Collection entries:
Start of Block

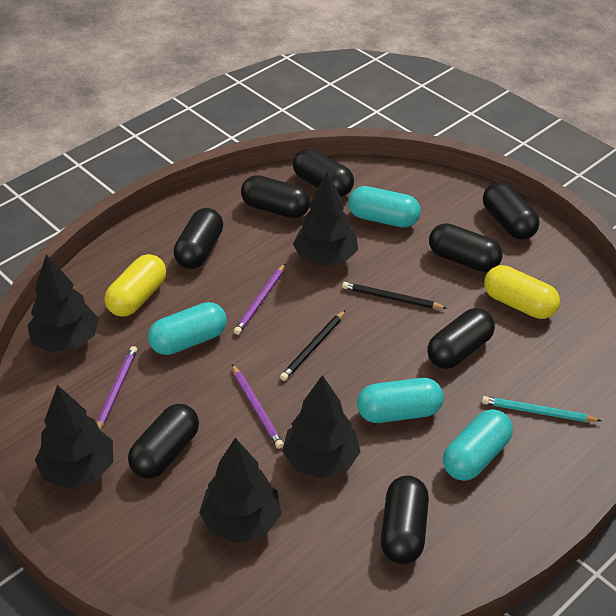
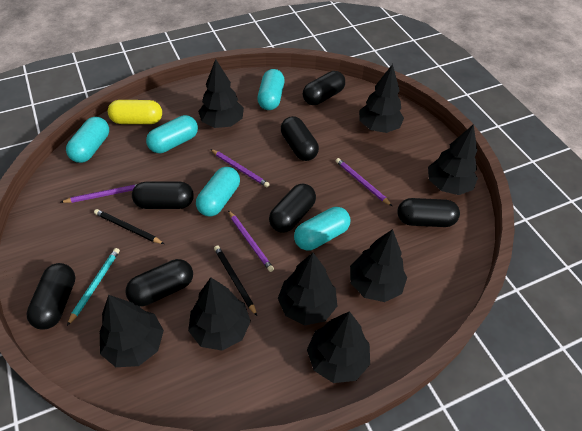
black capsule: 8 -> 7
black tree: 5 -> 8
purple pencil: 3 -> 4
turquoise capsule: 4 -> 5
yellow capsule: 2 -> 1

End of Block
Start of Block

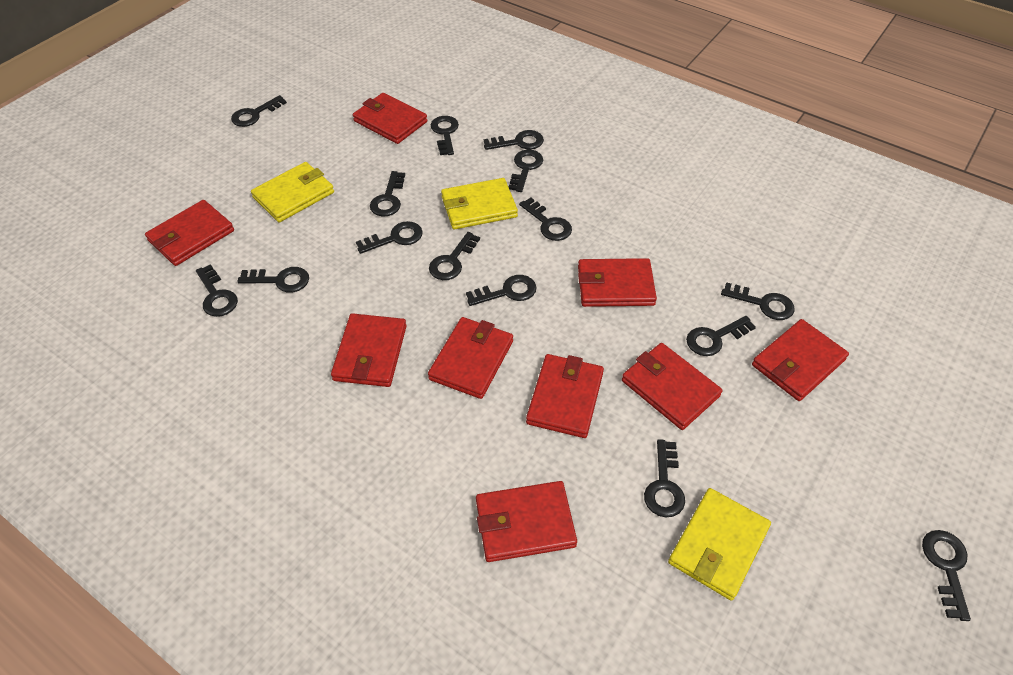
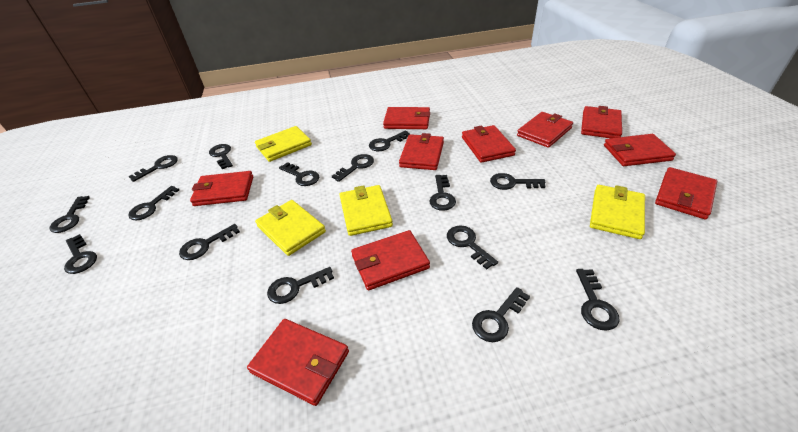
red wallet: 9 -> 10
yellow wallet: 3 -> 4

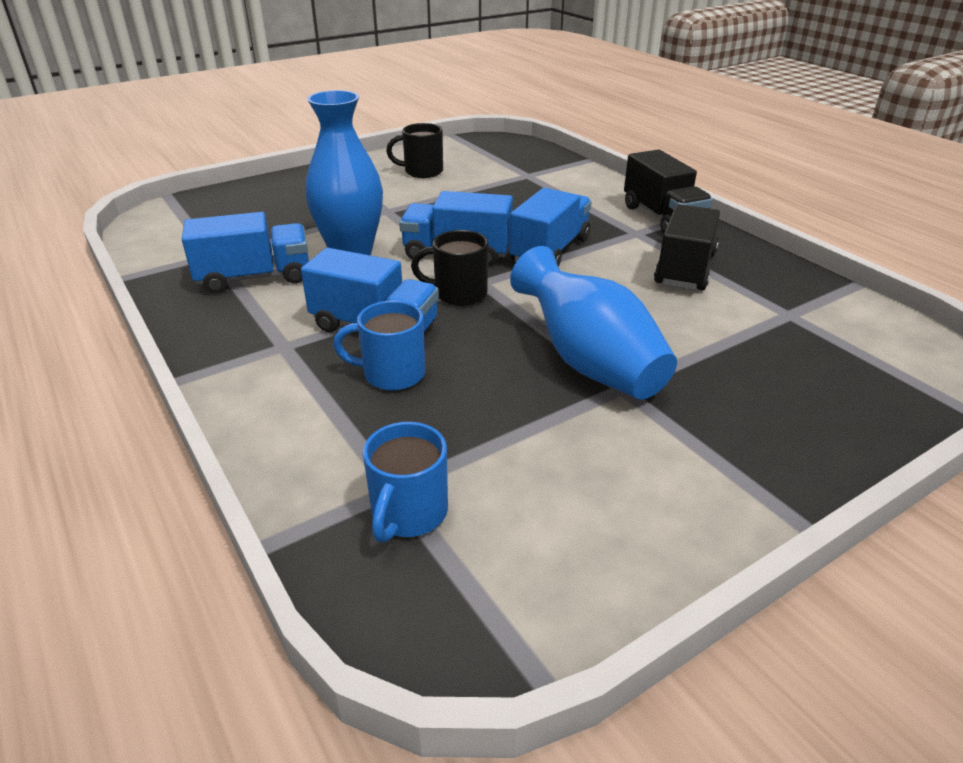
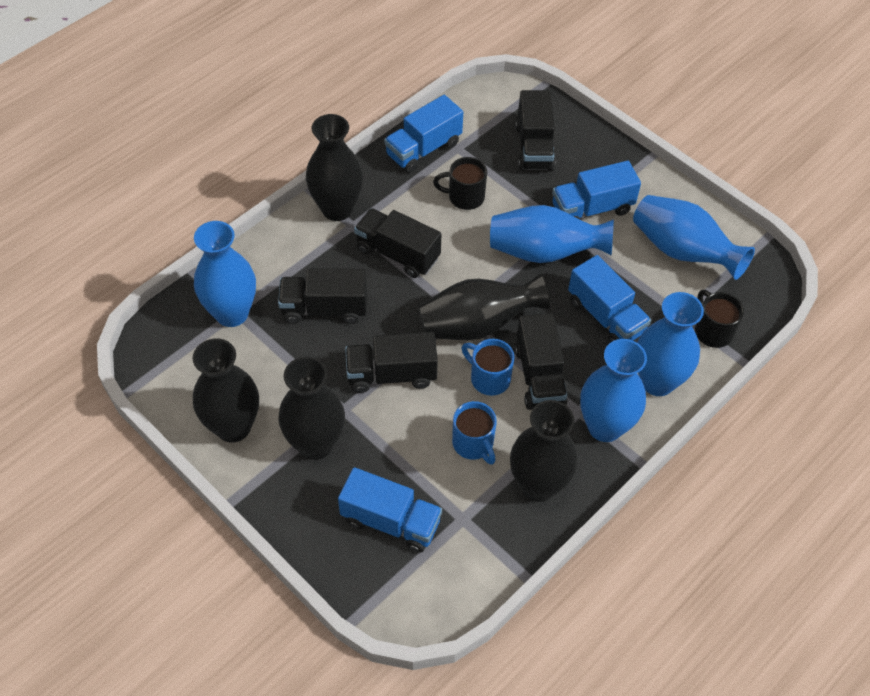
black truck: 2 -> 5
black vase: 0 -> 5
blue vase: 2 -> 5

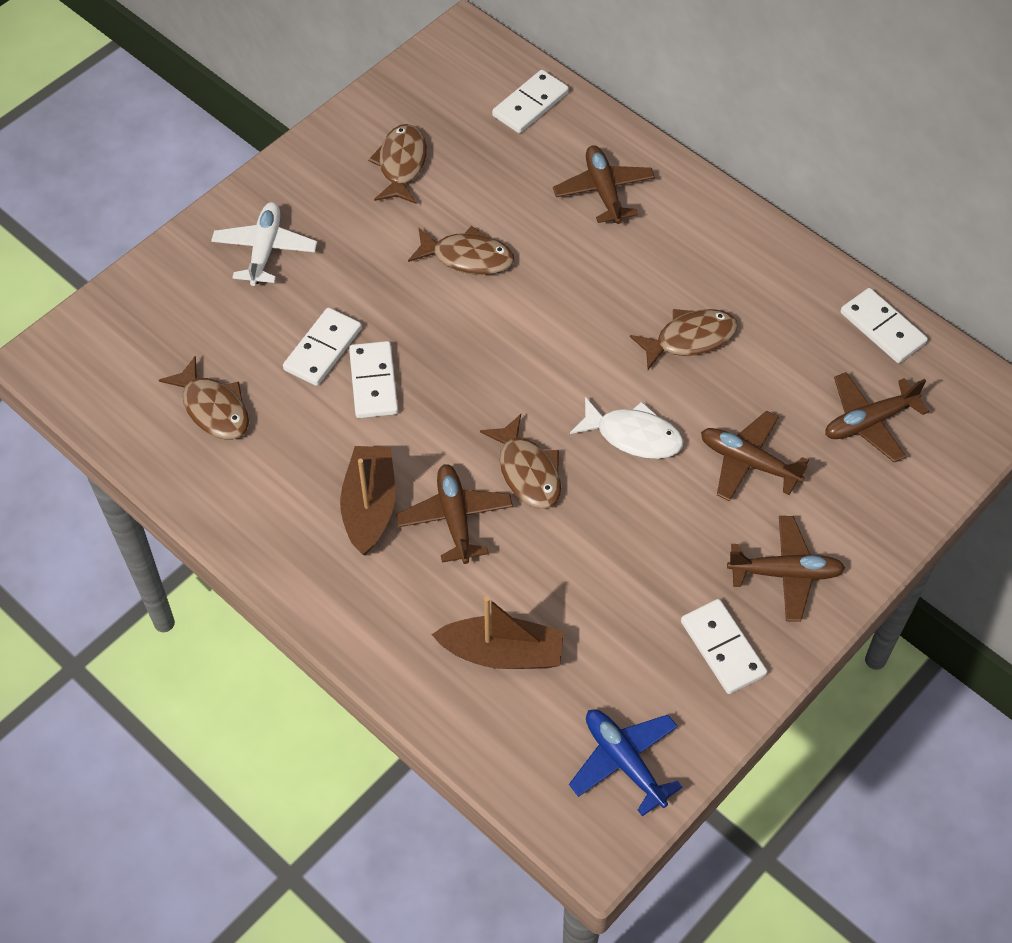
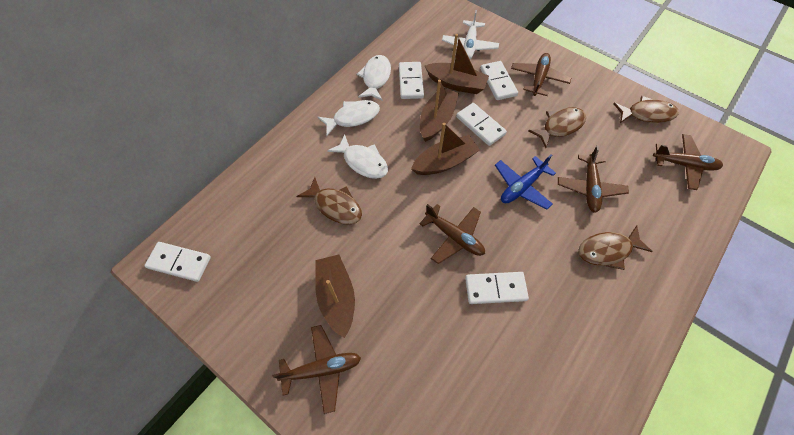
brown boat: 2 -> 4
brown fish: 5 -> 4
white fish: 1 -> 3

End of Block

PROBLEM:
Above are the entries. Quote exactly the lines from the one bearing "black capsule: 8 -> 7" through the one bearing "yellow capsule: 2 -> 1".

RESPONSE TO THE TASK:
black capsule: 8 -> 7
black tree: 5 -> 8
purple pencil: 3 -> 4
turquoise capsule: 4 -> 5
yellow capsule: 2 -> 1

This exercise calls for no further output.